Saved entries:
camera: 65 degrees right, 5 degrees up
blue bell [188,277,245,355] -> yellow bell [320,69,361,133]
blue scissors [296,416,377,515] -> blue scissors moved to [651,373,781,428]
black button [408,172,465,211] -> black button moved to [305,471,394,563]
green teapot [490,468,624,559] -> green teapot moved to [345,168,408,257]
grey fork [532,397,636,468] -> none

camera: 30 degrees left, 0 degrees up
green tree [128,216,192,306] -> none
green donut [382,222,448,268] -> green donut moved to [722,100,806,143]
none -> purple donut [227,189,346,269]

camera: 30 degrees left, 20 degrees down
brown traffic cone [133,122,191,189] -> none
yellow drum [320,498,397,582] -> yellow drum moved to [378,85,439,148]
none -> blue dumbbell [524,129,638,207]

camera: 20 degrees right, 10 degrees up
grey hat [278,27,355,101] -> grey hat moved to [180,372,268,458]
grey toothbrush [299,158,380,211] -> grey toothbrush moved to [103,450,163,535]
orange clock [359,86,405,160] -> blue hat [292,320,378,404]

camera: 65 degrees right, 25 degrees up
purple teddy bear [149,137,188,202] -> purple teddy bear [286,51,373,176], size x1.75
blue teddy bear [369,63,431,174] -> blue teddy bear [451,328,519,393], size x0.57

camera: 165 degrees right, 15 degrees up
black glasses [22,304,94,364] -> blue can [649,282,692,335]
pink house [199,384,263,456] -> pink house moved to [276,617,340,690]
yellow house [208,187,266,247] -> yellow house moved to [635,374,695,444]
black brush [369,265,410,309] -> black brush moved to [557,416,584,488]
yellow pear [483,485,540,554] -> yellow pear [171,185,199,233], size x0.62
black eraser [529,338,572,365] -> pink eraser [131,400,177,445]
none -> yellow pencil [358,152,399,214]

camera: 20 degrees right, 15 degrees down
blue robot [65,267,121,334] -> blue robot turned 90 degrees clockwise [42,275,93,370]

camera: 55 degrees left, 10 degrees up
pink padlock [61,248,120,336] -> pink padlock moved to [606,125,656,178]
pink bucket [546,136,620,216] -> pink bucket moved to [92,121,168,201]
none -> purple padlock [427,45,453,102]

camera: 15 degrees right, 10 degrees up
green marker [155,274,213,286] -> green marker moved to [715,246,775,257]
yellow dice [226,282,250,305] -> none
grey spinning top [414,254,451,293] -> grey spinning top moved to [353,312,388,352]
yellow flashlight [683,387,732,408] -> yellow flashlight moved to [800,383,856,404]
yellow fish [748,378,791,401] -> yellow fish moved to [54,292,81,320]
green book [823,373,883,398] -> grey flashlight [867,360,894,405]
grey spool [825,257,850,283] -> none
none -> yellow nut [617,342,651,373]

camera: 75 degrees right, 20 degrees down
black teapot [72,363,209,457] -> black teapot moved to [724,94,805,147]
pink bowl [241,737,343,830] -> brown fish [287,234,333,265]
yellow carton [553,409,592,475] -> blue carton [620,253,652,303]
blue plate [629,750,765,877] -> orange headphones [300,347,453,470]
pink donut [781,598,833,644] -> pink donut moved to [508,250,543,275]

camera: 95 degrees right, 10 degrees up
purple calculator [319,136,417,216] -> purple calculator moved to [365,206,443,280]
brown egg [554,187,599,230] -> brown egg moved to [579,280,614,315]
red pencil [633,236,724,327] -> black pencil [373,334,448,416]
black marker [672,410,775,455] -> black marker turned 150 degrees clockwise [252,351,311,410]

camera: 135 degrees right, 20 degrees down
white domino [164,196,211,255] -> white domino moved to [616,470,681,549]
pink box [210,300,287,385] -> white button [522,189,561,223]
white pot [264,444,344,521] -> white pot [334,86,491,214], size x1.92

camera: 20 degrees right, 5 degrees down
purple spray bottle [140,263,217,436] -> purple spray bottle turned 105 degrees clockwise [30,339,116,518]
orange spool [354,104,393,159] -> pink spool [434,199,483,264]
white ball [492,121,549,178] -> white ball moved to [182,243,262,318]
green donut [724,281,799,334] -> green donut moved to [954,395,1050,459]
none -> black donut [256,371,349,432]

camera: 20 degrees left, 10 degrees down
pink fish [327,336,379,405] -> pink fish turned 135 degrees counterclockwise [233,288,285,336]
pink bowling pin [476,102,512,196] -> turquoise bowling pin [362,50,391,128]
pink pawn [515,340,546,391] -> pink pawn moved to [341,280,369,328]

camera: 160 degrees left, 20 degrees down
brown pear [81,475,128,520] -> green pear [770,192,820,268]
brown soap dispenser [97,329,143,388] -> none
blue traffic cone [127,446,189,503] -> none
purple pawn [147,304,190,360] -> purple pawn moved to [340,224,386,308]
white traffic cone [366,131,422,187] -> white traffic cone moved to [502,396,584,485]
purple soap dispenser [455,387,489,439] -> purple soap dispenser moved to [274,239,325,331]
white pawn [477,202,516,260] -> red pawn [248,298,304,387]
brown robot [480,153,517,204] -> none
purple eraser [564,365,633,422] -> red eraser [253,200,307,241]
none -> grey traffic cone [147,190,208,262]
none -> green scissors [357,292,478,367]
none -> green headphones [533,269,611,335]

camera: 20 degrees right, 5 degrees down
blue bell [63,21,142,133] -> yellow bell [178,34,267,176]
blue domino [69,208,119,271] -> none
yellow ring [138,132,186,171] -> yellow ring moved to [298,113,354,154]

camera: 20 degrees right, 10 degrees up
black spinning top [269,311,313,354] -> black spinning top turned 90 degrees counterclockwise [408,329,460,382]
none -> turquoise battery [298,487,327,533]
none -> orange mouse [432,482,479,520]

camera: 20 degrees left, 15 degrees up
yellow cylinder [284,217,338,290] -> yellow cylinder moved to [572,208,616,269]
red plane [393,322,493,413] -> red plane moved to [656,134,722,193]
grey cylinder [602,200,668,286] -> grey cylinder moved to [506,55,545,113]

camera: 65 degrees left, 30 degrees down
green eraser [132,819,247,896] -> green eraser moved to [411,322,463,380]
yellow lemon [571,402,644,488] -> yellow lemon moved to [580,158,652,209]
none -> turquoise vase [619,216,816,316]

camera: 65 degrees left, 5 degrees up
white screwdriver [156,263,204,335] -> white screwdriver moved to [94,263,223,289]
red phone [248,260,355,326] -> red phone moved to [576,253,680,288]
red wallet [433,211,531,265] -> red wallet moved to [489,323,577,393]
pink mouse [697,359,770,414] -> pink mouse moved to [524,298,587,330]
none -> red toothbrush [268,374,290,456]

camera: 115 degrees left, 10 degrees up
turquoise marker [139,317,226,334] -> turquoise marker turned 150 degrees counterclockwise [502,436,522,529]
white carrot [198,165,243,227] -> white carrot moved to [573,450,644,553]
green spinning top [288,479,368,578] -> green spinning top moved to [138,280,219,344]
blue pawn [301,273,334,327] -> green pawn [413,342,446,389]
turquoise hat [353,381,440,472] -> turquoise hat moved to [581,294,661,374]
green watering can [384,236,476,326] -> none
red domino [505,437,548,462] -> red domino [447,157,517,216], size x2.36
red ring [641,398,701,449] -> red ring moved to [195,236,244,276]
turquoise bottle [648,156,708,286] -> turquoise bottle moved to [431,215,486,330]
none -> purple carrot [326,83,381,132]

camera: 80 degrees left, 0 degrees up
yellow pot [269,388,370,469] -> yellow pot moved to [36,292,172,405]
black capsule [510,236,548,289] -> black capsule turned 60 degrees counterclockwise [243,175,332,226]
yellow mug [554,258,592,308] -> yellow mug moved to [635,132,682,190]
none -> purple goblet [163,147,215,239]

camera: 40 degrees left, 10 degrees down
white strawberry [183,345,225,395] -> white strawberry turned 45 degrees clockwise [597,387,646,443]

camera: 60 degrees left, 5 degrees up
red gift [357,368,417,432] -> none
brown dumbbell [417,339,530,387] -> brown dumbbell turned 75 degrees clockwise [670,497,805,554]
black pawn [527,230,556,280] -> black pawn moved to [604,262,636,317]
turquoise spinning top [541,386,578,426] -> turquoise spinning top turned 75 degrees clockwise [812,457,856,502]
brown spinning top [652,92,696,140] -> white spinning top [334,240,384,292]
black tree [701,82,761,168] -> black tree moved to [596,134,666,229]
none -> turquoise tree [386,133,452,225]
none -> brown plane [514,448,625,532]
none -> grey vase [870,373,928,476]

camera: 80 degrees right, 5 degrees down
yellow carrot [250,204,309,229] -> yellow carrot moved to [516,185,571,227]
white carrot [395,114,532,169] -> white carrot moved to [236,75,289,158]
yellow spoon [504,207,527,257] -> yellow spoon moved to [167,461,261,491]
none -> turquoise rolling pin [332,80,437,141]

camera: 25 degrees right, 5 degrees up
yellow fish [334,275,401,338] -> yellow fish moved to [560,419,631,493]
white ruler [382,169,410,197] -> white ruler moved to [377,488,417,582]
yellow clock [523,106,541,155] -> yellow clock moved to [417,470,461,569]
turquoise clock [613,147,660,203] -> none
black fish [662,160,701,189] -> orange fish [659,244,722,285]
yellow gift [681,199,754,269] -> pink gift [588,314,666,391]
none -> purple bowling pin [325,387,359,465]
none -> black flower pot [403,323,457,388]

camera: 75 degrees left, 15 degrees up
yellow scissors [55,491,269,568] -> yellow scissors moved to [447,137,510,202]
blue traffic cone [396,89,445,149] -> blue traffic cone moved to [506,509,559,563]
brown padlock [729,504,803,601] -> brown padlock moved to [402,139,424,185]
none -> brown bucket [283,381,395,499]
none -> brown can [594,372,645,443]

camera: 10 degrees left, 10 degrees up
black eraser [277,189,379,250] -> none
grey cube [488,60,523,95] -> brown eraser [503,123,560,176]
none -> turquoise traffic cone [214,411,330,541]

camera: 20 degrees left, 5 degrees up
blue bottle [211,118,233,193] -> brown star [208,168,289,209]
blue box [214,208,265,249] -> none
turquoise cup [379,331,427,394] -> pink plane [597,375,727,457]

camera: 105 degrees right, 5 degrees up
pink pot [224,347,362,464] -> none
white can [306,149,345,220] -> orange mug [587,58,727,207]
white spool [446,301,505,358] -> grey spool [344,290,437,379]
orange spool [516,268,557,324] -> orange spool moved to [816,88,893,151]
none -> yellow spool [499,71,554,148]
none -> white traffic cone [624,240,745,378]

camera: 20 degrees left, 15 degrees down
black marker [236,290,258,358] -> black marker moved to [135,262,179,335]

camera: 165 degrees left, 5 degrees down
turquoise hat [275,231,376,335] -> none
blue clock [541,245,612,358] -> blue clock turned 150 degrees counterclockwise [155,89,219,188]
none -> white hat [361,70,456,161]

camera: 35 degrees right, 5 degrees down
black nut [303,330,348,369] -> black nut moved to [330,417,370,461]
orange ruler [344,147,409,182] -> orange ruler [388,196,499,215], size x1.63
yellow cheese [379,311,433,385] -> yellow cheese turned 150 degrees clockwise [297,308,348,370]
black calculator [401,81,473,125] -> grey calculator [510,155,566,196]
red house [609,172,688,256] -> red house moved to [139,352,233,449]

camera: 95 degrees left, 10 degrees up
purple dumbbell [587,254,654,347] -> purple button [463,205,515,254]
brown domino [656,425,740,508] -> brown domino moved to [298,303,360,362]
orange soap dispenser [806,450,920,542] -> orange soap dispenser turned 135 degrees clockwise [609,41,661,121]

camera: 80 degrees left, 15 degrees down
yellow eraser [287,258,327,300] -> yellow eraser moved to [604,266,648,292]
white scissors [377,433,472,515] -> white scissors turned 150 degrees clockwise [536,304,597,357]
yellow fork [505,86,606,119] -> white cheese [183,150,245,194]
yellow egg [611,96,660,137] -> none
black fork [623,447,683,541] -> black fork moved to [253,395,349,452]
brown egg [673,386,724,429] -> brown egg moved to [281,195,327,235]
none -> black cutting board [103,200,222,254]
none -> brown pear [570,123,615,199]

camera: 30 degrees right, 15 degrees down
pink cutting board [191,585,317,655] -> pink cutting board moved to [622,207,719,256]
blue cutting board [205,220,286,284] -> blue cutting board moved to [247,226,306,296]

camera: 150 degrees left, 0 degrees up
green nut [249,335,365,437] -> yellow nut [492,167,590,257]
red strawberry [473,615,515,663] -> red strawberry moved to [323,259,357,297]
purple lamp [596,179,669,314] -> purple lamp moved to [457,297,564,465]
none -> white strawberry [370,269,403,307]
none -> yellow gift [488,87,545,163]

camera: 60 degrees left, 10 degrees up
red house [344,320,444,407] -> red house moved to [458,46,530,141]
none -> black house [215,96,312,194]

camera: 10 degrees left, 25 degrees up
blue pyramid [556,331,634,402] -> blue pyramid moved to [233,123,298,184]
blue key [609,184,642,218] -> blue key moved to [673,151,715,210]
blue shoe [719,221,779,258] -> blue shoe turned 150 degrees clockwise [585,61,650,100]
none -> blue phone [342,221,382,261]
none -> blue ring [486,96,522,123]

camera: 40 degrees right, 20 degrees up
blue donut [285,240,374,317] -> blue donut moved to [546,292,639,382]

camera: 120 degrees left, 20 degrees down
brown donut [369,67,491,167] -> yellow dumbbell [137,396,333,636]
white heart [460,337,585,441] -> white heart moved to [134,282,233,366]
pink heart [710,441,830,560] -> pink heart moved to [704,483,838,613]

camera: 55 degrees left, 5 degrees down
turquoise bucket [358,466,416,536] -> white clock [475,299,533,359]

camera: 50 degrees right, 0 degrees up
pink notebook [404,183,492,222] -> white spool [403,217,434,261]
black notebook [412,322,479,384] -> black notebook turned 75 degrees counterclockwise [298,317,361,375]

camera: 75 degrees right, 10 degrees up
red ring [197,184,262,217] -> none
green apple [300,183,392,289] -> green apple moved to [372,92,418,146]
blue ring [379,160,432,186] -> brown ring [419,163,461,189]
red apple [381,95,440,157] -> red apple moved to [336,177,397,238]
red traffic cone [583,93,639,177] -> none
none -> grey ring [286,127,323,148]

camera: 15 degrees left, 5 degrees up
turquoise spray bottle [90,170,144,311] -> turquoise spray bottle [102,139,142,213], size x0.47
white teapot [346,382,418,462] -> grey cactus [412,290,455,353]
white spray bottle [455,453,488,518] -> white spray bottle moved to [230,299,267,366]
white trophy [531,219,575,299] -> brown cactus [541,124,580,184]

Exercise>
After locating the line with "purple teddy bear [149,137,188,202]" above, return that line and every later line through the one with "black brush [369,265,410,309]", word for word and with nothing else.

Your response>
purple teddy bear [149,137,188,202] -> purple teddy bear [286,51,373,176], size x1.75
blue teddy bear [369,63,431,174] -> blue teddy bear [451,328,519,393], size x0.57

camera: 165 degrees right, 15 degrees up
black glasses [22,304,94,364] -> blue can [649,282,692,335]
pink house [199,384,263,456] -> pink house moved to [276,617,340,690]
yellow house [208,187,266,247] -> yellow house moved to [635,374,695,444]
black brush [369,265,410,309] -> black brush moved to [557,416,584,488]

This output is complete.